Exercise aim — Return the data below unchanged, without images.

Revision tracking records
::::::::::
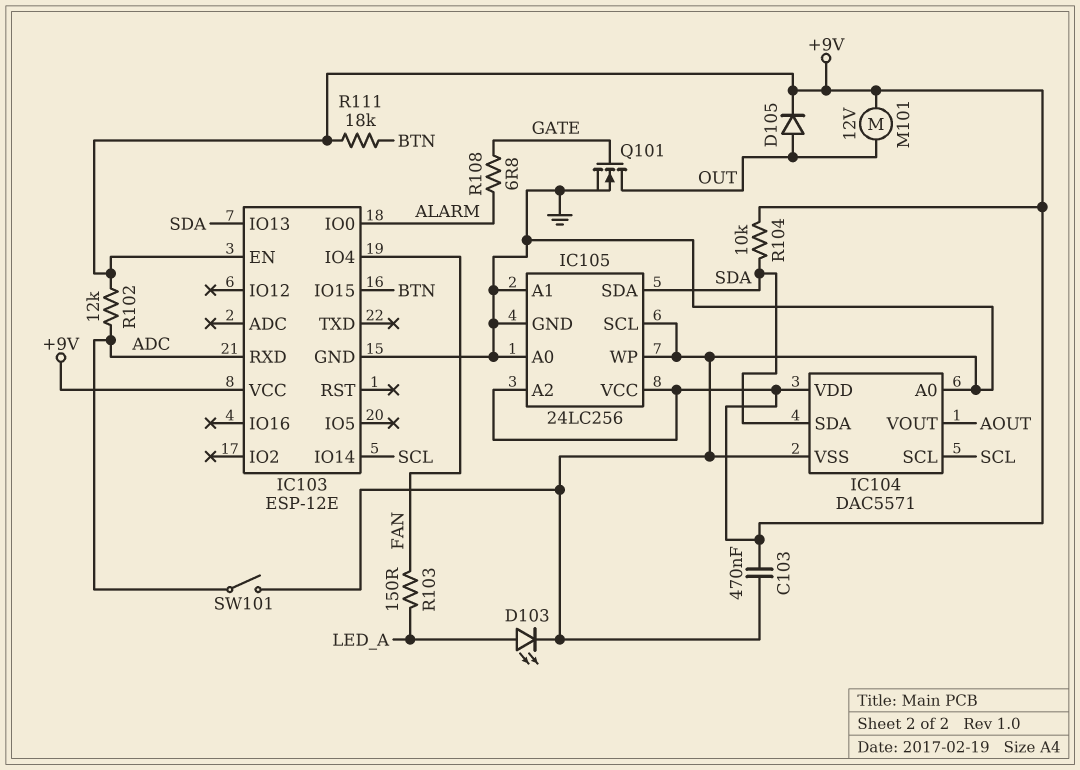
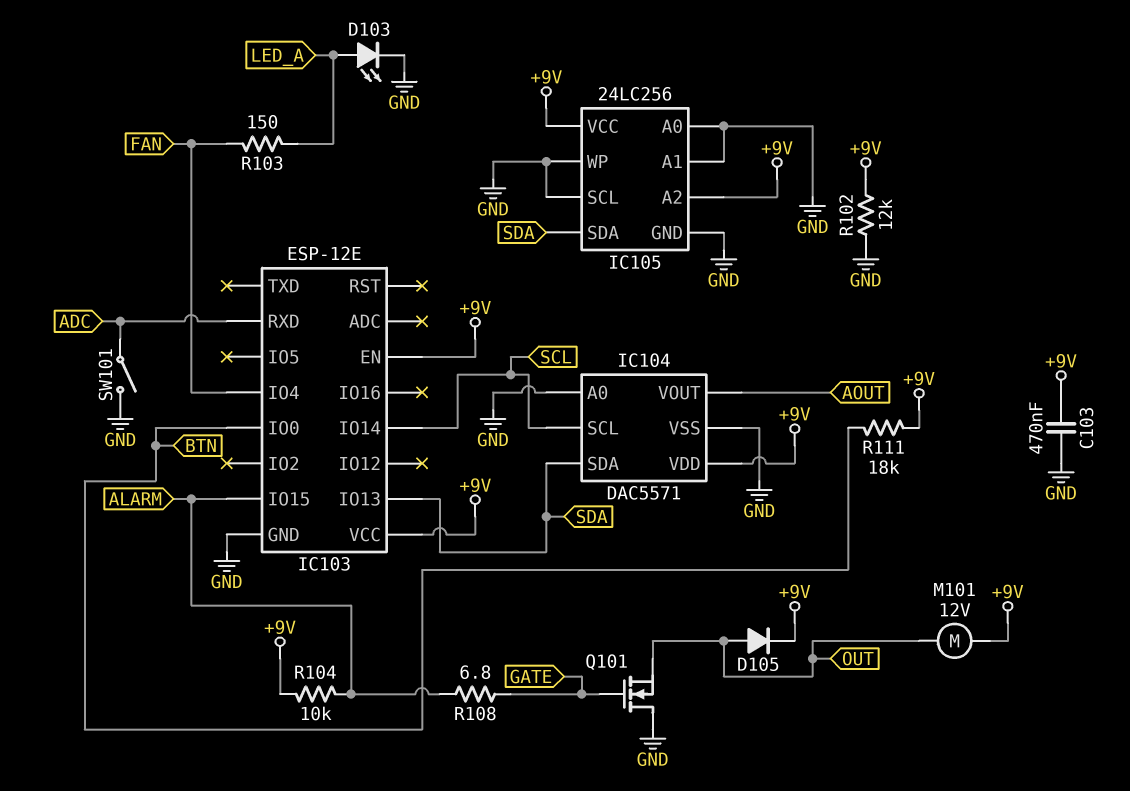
IC103 pin IO0: ALARM -> BTN
IC103 pin IO15: BTN -> ALARM
Q101: NMOS (G GATE, D OUT, S GND) -> NMOS (G GATE, D GND, S OUT)
R102: 12k (+9V, ADC) -> 12k (+9V, GND)
R104: 10k (+9V, SDA) -> 10k (+9V, ALARM)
::::::::::
Answer area —
IC103 pin IO0: ALARM -> BTN
IC103 pin IO15: BTN -> ALARM
Q101: NMOS (G GATE, D OUT, S GND) -> NMOS (G GATE, D GND, S OUT)
R102: 12k (+9V, ADC) -> 12k (+9V, GND)
R104: 10k (+9V, SDA) -> 10k (+9V, ALARM)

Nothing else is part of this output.